Work to be completed => Only lines with the string "camera" are wanted. Pull them out of the data.

Provided information =>

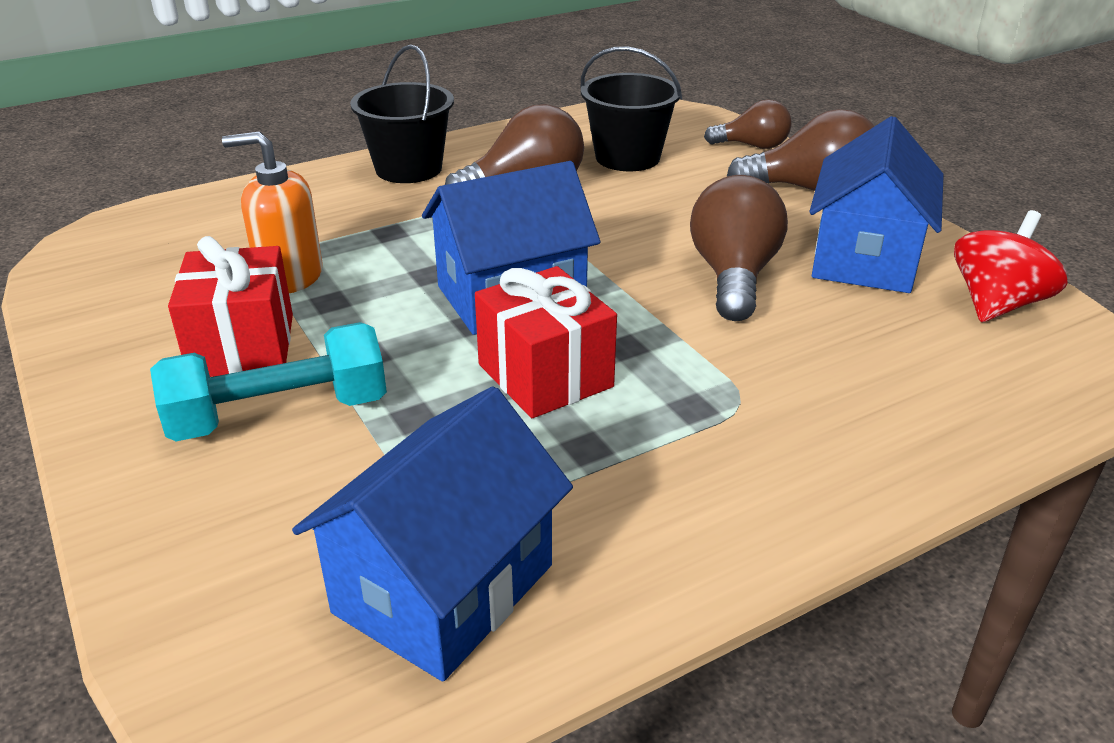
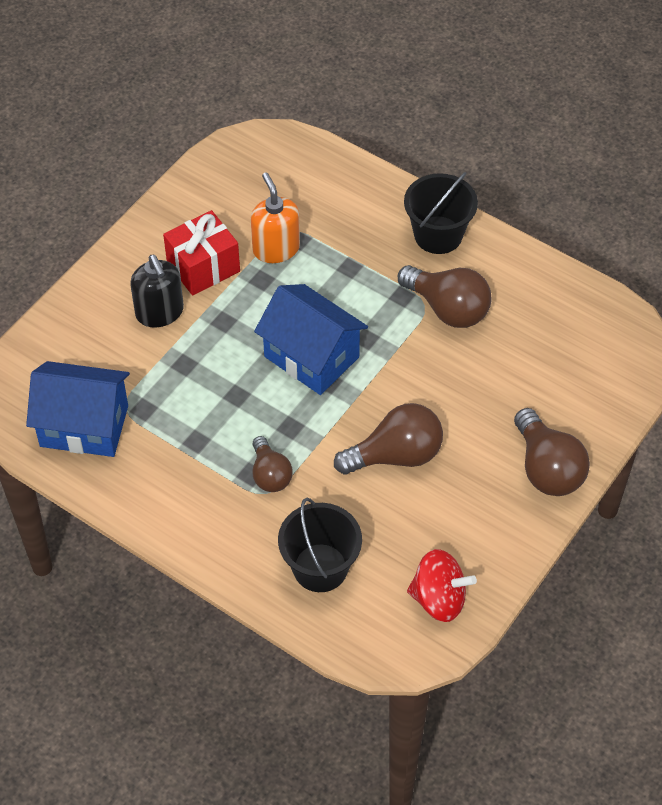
camera: 65 degrees right, 20 degrees up
(279, 414) = (160, 312): turquoise dumbbell -> black soap dispenser
(545, 375) = (245, 402): red gift -> none
(627, 157) = (534, 346): black bucket -> black bucket (320, 568)
(752, 146) = (604, 415): brown light bulb -> brown light bulb (270, 474)
(864, 258) = (460, 519): blue house -> none

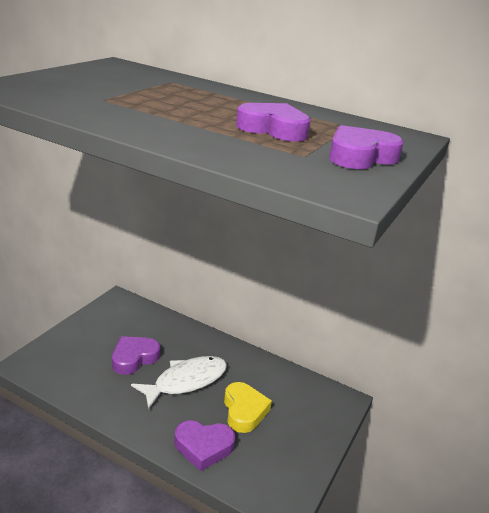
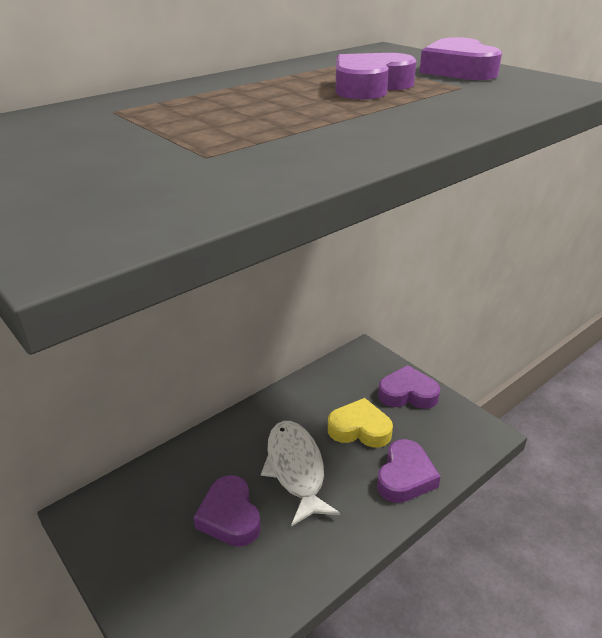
camera: 65 degrees left, 5 degrees up
(305, 438) = (407, 394): none -> purple heart

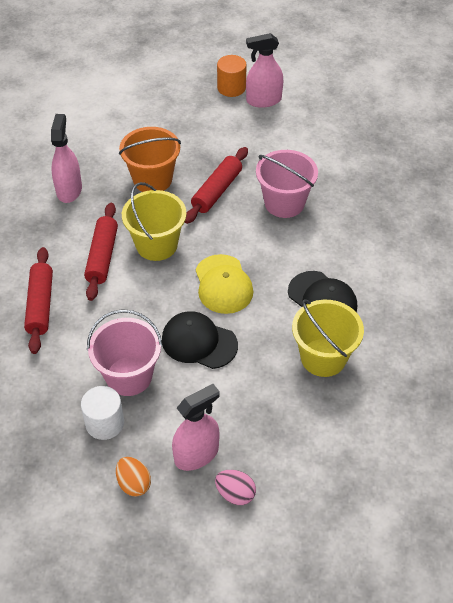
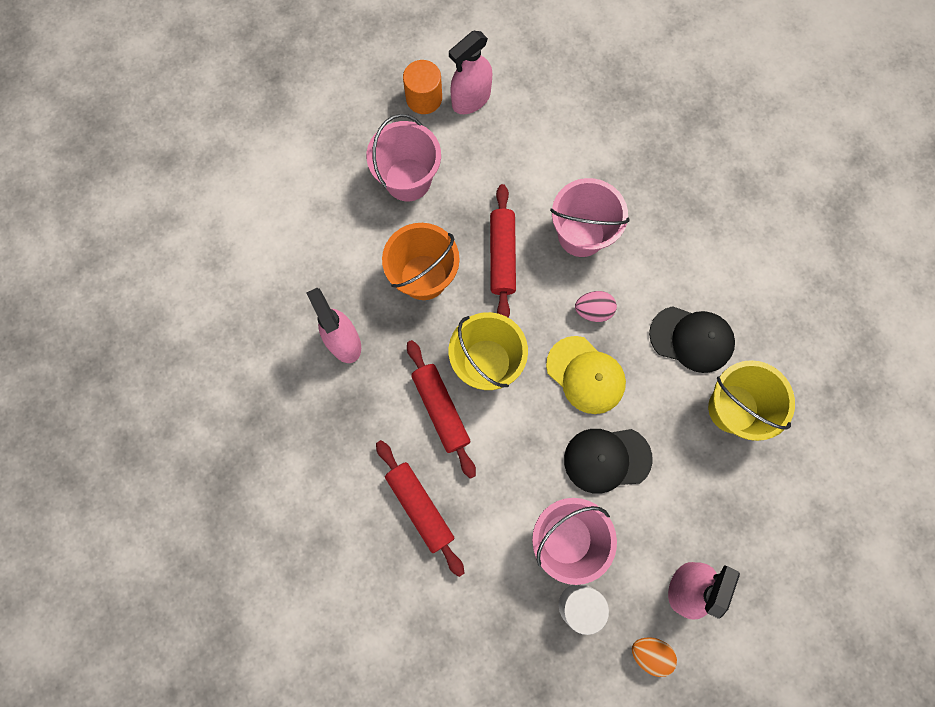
camera: 30 degrees left, 25 degrees up
(185, 124) = (408, 179): none -> pink bucket
(235, 494) = (745, 607): pink egg -> pink egg (593, 310)

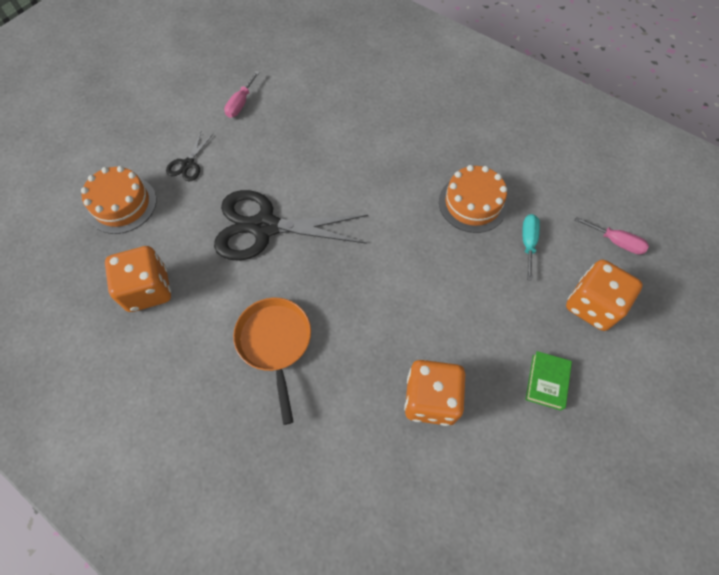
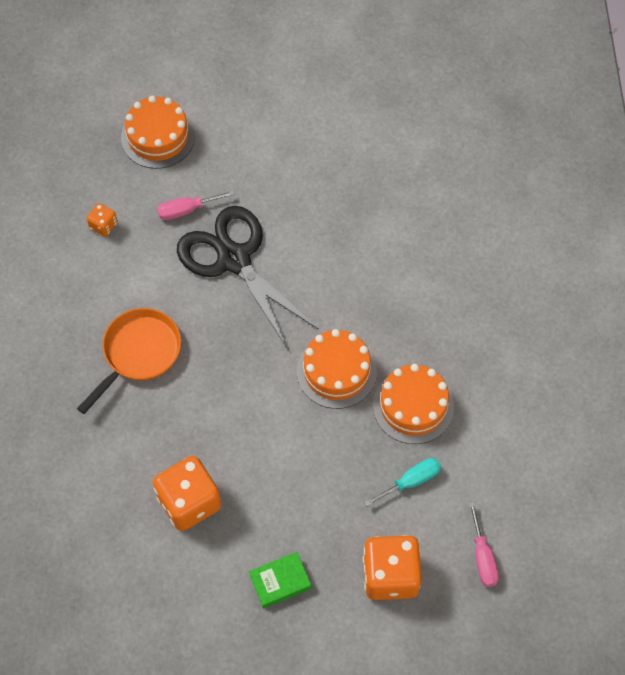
camera: 50 degrees right, 0 degrees up
(148, 290) = (103, 225): orange dice -> orange dice, size x0.48
(188, 164) = (241, 148): black scissors -> none
(241, 104) = (344, 131): pink screwdriver -> pink screwdriver (186, 210)
(408, 228) = (336, 371): none -> orange cake

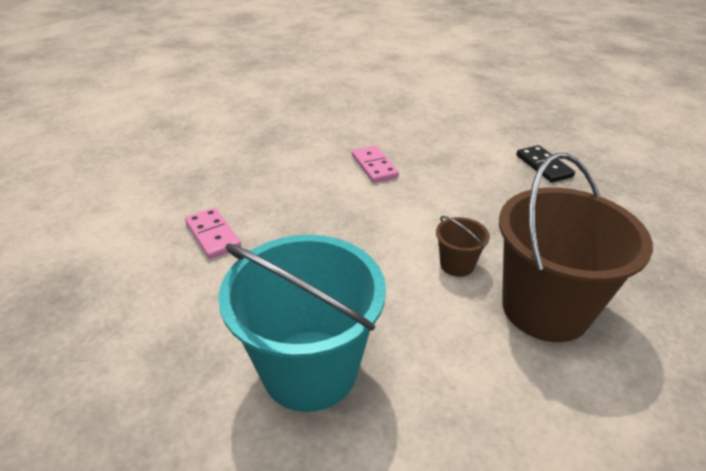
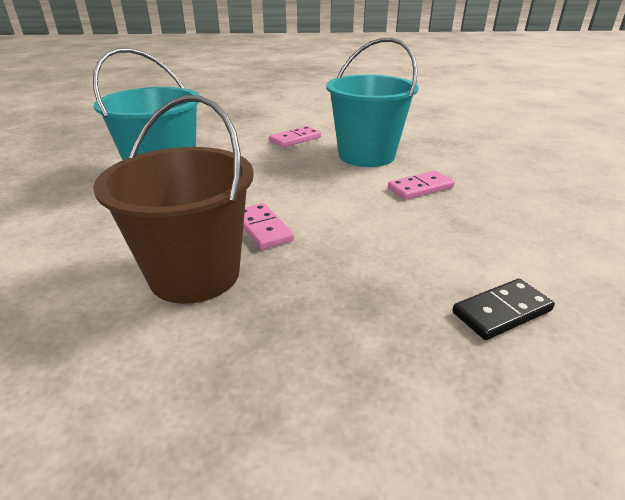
camera: 85 degrees right, 5 degrees down
(289, 186) = (366, 155): none -> turquoise bucket
(457, 265) = (263, 228): brown bucket -> pink domino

Output for this exercise =>
camera: 65 degrees right, 20 degrees up
camera: 65 degrees left, 5 degrees up
camera: 30 degrees left, 25 degrees up
camera: 50 degrees right, 0 degrees up
camera: 85 degrees right, 5 degrees down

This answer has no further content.